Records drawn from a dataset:
┌────────

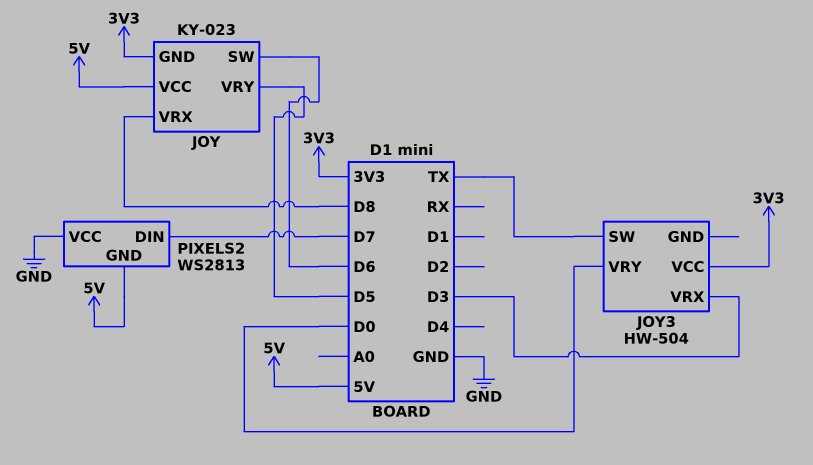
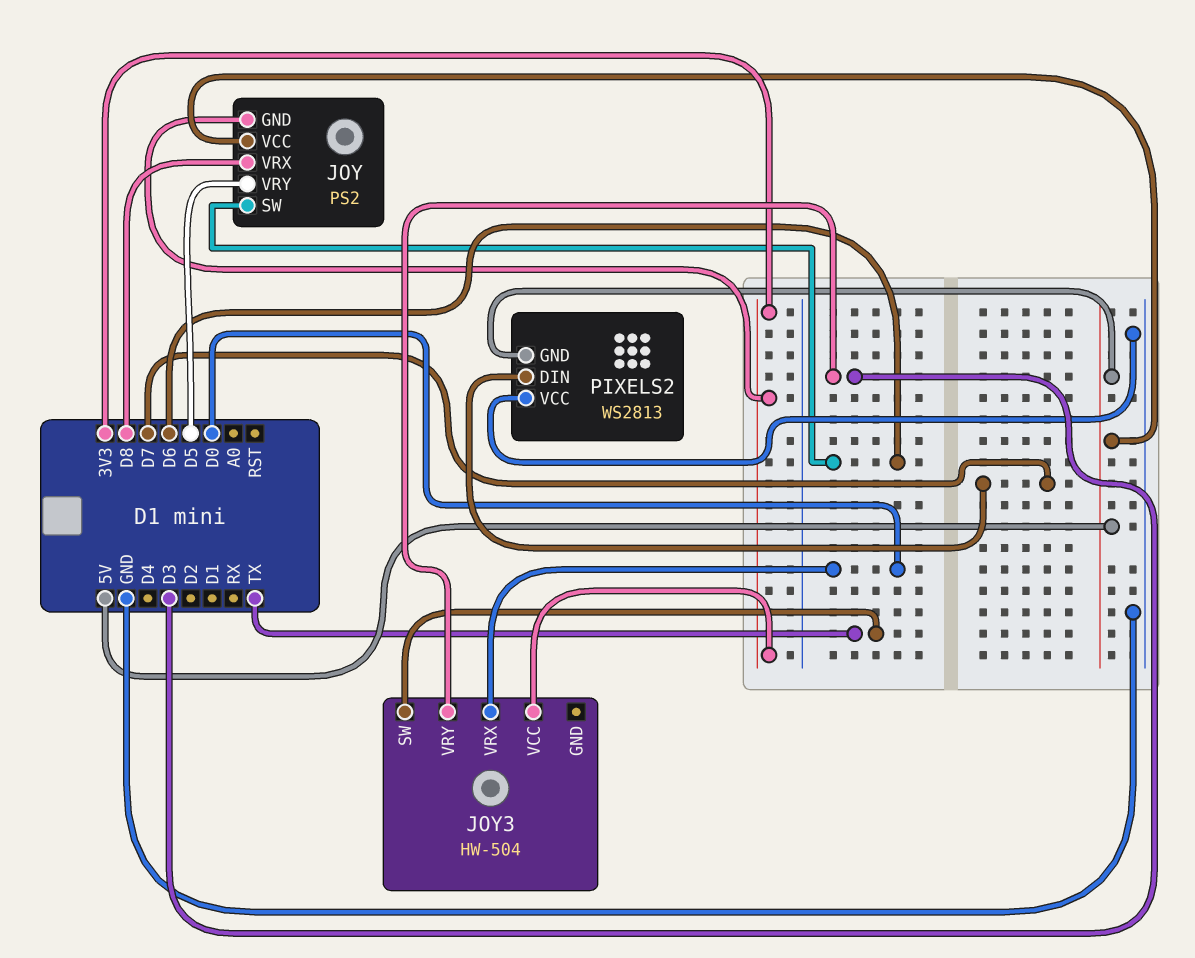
JOY: KY-023 -> PS2
JOY3 pin VRX: D3 -> D0
JOY3 pin VRY: D0 -> D3

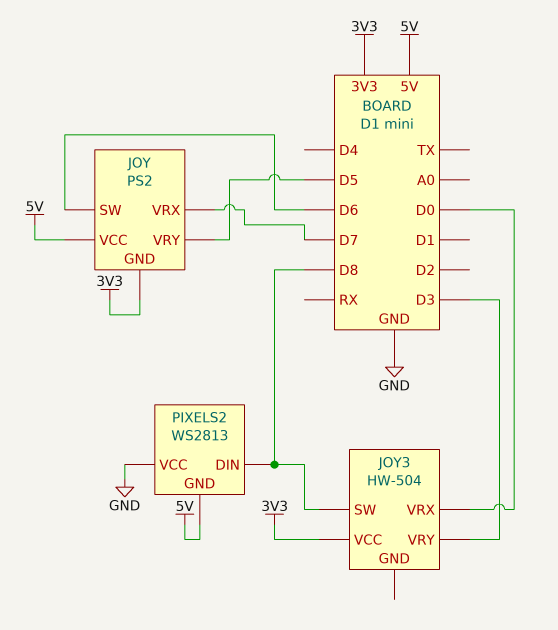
JOY pin VRX: D8 -> D7
JOY3 pin SW: TX -> D8
PIXELS2 pin DIN: D7 -> D8

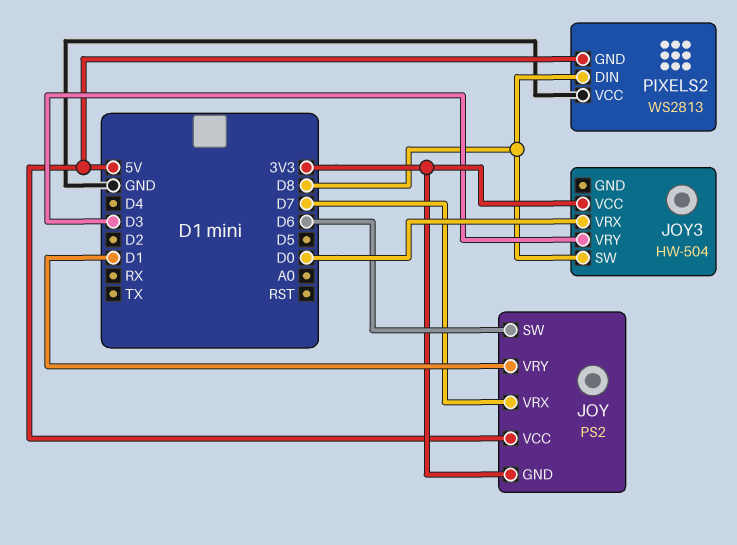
JOY pin VRY: D5 -> D1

└────────

WHAT YOU SHOULD DO
With the images removed, give back every entry exactly as shown.

THE ANSWER
JOY: KY-023 -> PS2
JOY3 pin VRX: D3 -> D0
JOY3 pin VRY: D0 -> D3

JOY pin VRX: D8 -> D7
JOY3 pin SW: TX -> D8
PIXELS2 pin DIN: D7 -> D8

JOY pin VRY: D5 -> D1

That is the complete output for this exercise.